YOUR INSTRUCTIONS: Reproduce each line of the material exactly, minus any picture.

WORKING DATA:
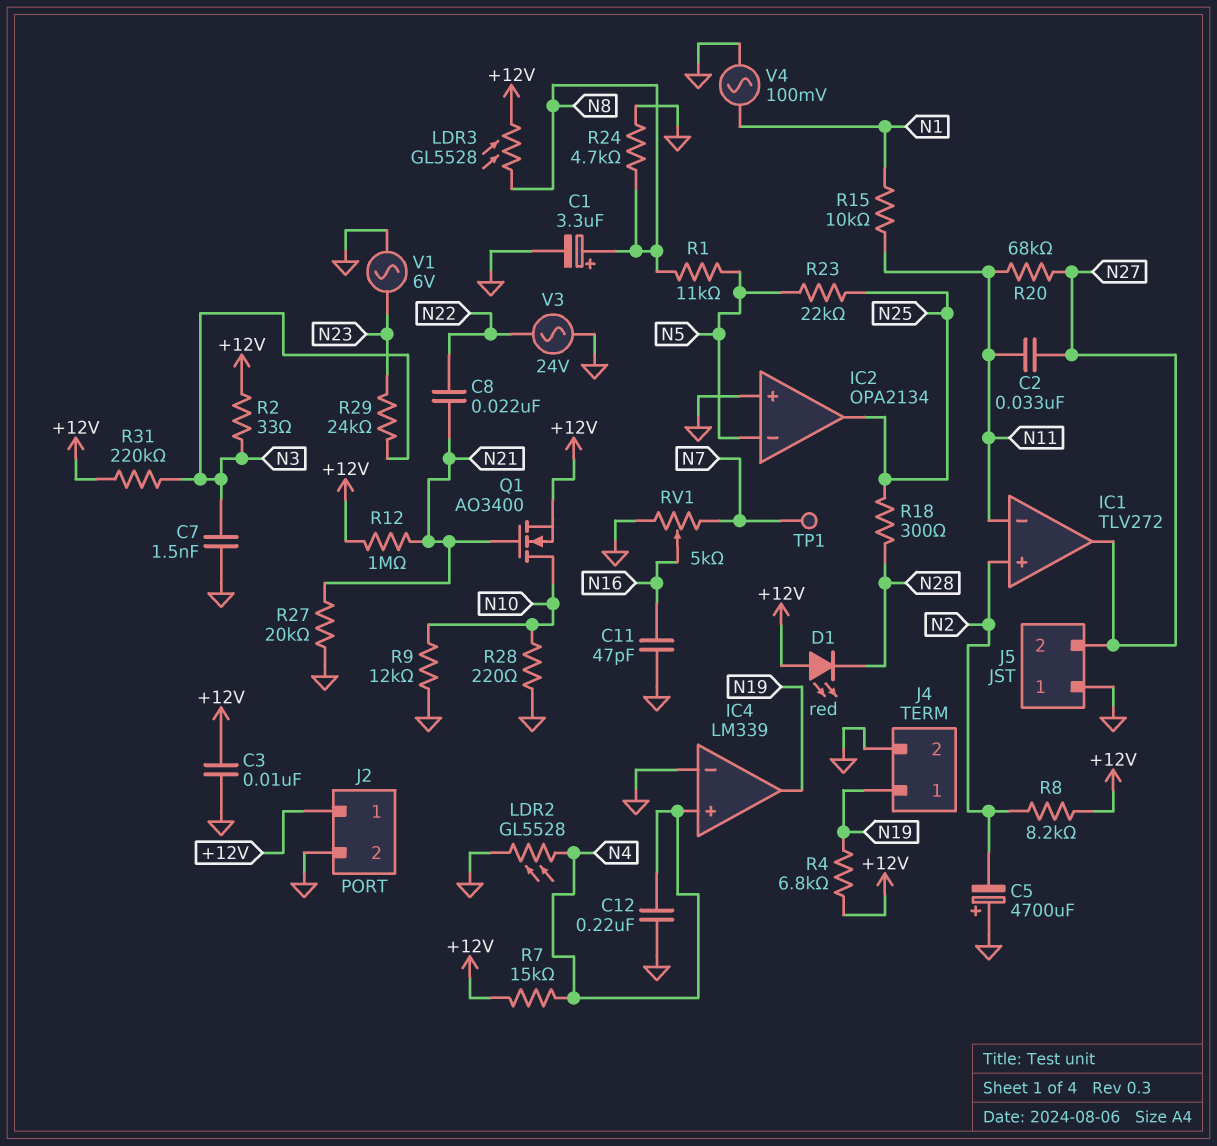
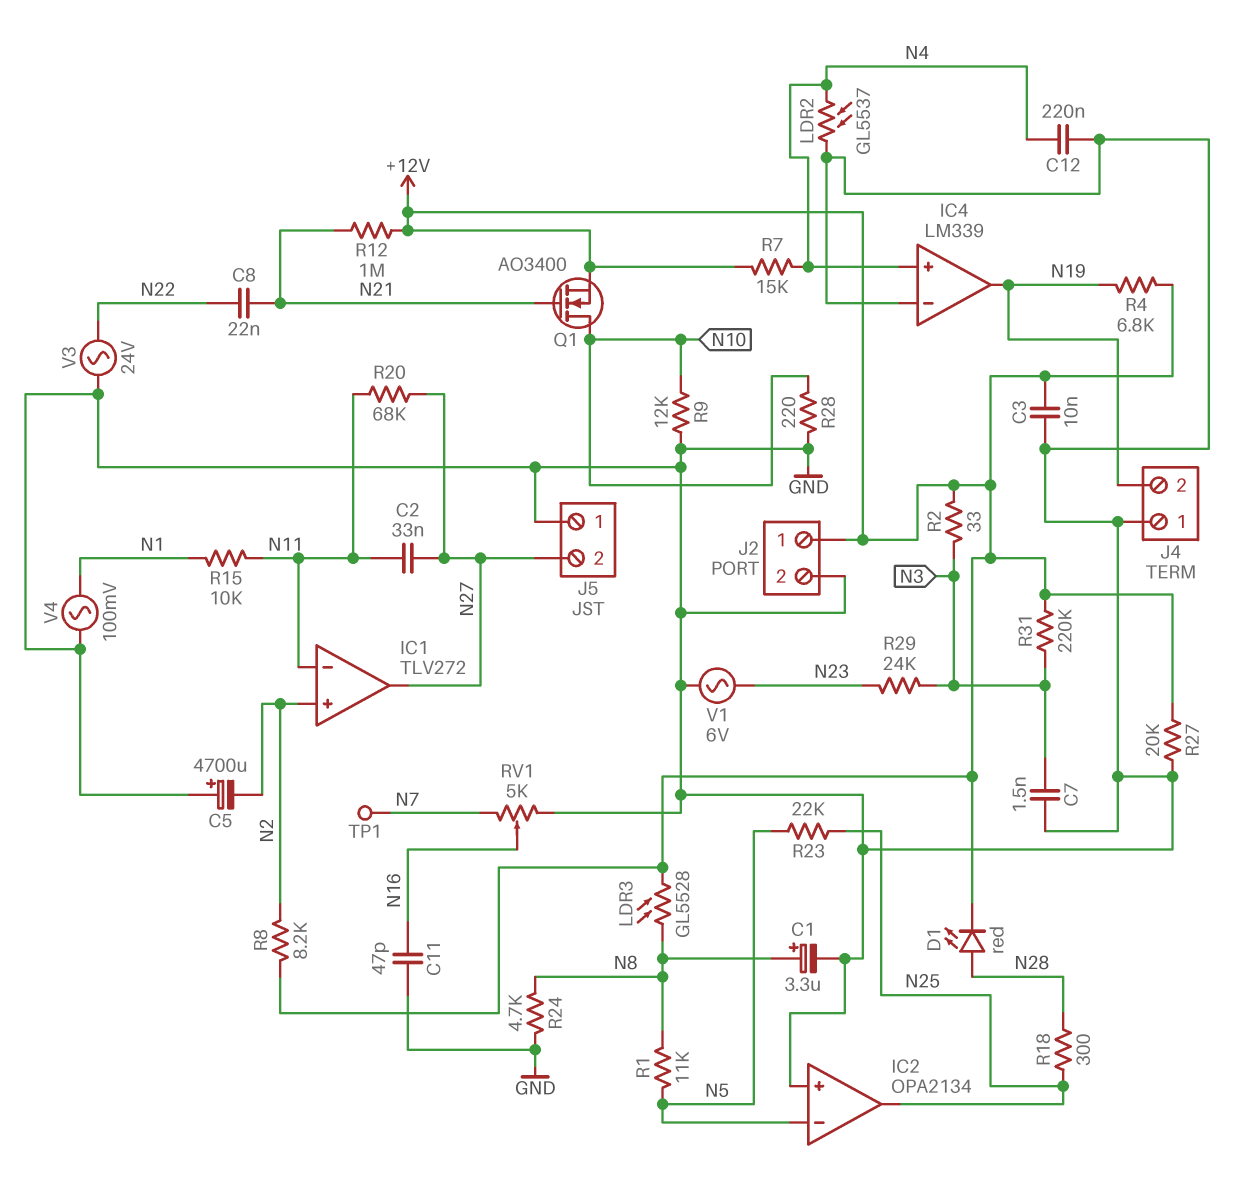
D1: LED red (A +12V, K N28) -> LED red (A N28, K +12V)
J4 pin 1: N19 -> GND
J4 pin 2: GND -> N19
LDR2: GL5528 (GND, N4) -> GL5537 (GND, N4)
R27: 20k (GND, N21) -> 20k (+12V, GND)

RESPONSE FOR THIS EXERCISE:
D1: LED red (A +12V, K N28) -> LED red (A N28, K +12V)
J4 pin 1: N19 -> GND
J4 pin 2: GND -> N19
LDR2: GL5528 (GND, N4) -> GL5537 (GND, N4)
R27: 20k (GND, N21) -> 20k (+12V, GND)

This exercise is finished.